··· Supplied records ···
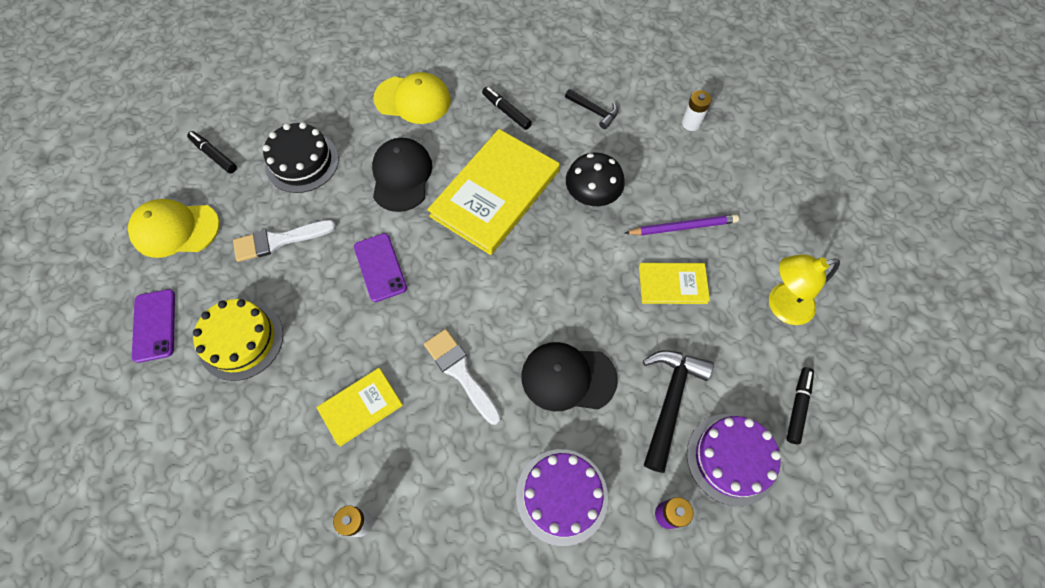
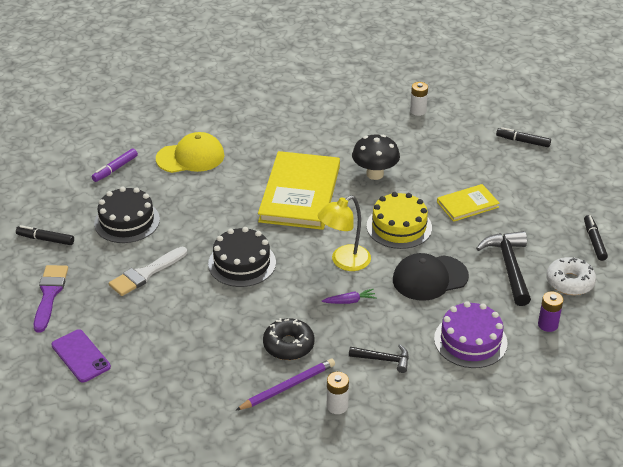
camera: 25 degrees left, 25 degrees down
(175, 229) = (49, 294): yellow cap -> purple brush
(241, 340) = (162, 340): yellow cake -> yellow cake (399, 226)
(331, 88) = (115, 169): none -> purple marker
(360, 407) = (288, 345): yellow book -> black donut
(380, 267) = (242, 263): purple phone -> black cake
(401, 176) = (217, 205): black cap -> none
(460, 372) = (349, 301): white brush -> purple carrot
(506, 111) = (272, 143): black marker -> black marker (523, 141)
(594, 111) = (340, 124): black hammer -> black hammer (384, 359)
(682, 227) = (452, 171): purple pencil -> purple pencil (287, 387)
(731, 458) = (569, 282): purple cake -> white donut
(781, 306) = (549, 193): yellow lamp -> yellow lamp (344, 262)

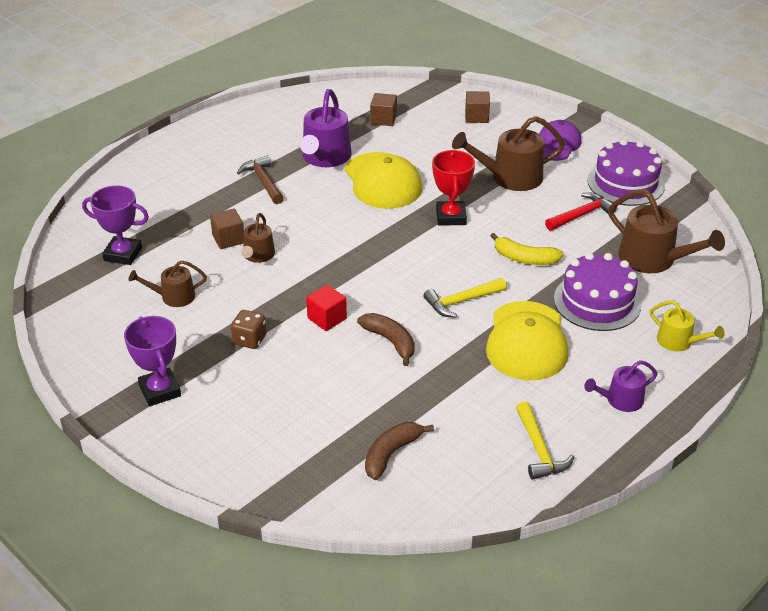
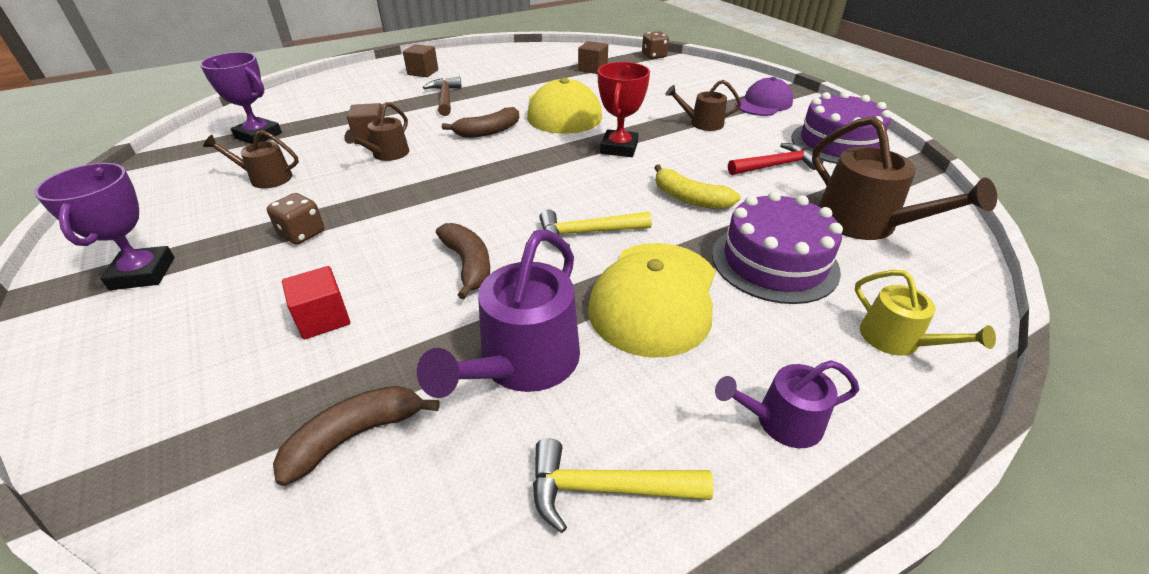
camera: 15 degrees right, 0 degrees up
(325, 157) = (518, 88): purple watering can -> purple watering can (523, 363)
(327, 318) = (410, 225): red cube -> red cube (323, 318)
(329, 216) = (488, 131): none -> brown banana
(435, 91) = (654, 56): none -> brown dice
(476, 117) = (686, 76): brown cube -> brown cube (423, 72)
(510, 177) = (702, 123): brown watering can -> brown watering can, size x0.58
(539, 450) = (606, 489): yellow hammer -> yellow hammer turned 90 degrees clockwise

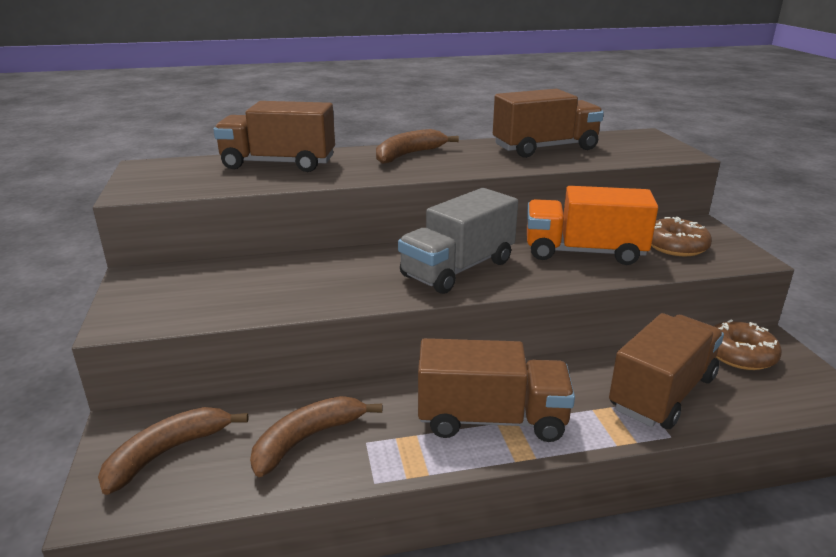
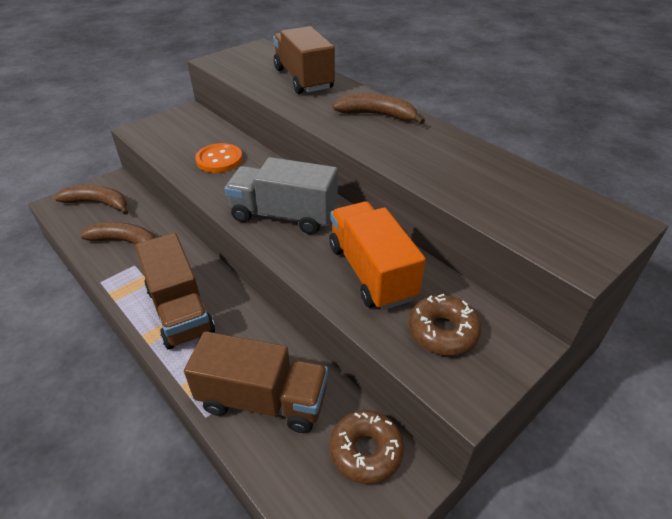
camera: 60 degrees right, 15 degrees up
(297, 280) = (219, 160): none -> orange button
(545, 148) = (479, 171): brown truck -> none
···
**Task directions**
Transcribe the records above from the line holding "(329, 216) = (488, 131): none -> brown banana" down to the line holding "(510, 177) = (702, 123): brown", inclusive, without adding anything.

**Solution for this task**
(329, 216) = (488, 131): none -> brown banana
(435, 91) = (654, 56): none -> brown dice
(476, 117) = (686, 76): brown cube -> brown cube (423, 72)
(510, 177) = (702, 123): brown watering can -> brown watering can, size x0.58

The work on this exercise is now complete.